Please repeat the listing below exactly, but do not include its pictures.

+ + + +

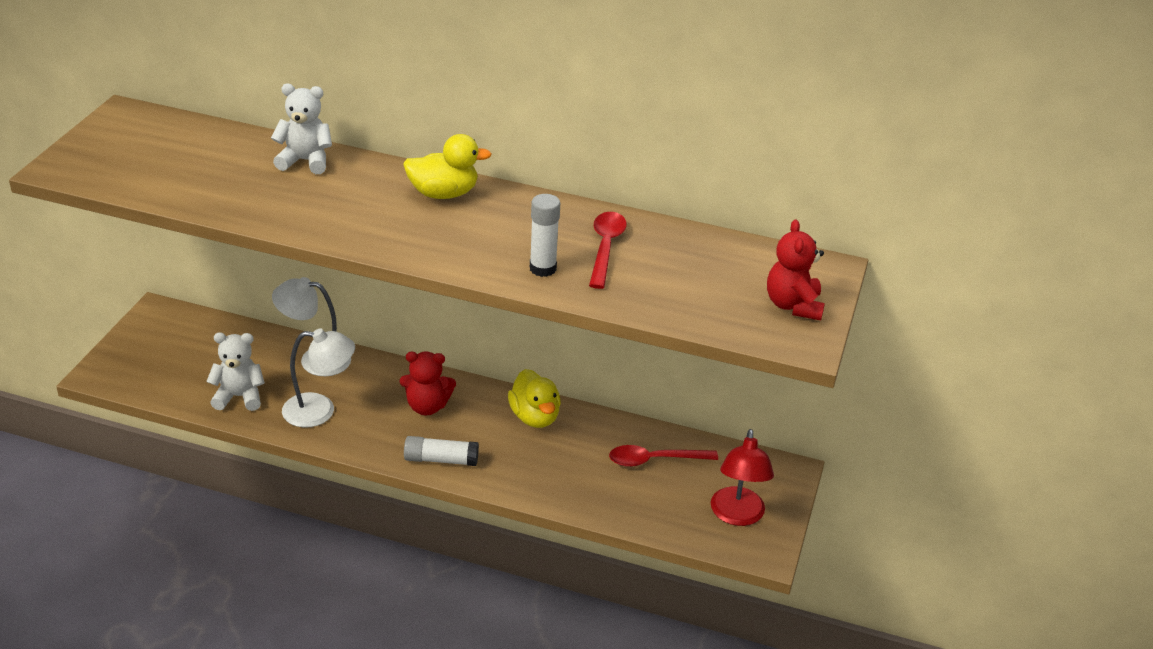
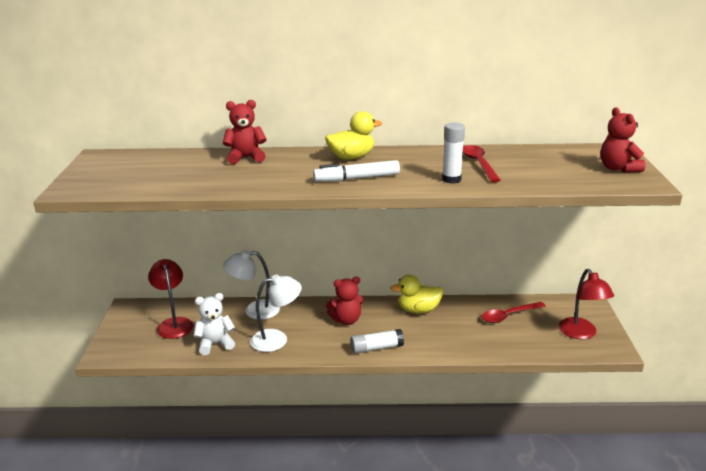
camera: 15 degrees left, 10 degrees down
white teddy bear [271,84,332,174] -> red teddy bear [223,100,267,165]
yellow duck [508,369,561,428] -> yellow duck turned 120 degrees clockwise [390,275,443,314]
none -> red lamp [148,259,194,339]
none -> white marker [313,160,400,182]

+ + + +

_RESPONSE AREA_:
camera: 15 degrees left, 10 degrees down
white teddy bear [271,84,332,174] -> red teddy bear [223,100,267,165]
yellow duck [508,369,561,428] -> yellow duck turned 120 degrees clockwise [390,275,443,314]
none -> red lamp [148,259,194,339]
none -> white marker [313,160,400,182]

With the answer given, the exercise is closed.